> [What you should do] Go through the entries and tally the lines containing the word "button". Only the total is wanted.
::::::
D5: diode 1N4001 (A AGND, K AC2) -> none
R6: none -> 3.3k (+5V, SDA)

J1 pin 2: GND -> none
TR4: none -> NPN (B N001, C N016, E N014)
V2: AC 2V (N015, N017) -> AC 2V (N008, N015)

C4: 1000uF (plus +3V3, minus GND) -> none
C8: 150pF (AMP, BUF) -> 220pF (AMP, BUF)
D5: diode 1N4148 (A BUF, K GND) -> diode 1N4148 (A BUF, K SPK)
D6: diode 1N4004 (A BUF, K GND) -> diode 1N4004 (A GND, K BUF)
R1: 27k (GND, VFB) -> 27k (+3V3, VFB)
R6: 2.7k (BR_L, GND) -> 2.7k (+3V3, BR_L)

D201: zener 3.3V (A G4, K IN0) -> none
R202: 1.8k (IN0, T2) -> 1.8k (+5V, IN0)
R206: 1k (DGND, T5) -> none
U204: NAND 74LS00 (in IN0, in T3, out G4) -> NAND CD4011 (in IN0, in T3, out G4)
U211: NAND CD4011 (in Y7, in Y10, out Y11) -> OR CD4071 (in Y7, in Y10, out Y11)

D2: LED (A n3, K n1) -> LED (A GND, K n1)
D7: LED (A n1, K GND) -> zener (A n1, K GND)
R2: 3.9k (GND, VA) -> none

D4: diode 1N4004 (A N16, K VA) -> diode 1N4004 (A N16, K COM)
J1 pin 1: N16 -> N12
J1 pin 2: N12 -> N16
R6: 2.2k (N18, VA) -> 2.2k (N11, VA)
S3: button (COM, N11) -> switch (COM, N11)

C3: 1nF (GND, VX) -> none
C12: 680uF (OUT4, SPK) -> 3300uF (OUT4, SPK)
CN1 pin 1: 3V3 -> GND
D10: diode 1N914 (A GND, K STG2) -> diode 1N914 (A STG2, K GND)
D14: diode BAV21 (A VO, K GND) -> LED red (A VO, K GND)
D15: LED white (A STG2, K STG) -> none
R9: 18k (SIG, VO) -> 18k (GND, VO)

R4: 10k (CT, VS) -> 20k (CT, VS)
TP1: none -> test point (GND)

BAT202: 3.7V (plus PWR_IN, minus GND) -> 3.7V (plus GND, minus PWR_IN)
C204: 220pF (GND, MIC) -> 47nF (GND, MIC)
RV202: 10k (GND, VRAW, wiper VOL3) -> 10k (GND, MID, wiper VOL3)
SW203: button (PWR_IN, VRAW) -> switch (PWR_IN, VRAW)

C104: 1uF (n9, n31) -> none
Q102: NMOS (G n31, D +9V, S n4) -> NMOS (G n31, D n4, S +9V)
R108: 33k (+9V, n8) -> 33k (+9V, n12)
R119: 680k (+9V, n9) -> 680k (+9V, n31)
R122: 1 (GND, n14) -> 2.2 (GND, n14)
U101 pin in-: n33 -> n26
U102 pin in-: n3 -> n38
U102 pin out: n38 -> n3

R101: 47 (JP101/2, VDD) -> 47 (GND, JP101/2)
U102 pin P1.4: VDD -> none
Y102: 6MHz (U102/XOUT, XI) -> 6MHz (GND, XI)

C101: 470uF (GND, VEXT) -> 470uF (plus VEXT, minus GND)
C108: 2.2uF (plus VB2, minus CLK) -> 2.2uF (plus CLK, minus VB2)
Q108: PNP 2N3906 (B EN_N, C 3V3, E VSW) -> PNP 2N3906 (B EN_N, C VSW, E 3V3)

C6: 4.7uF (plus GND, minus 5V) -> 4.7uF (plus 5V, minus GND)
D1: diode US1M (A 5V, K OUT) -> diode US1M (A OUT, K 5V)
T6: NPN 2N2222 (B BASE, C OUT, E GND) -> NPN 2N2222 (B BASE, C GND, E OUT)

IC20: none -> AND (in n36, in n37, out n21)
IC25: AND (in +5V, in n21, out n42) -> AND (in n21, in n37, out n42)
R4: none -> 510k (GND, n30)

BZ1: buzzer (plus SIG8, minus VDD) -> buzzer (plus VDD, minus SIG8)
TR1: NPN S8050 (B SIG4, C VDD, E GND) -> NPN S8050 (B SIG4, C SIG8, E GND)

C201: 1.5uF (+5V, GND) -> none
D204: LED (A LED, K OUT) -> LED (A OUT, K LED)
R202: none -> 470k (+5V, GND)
::::::
> [Exercise output] 2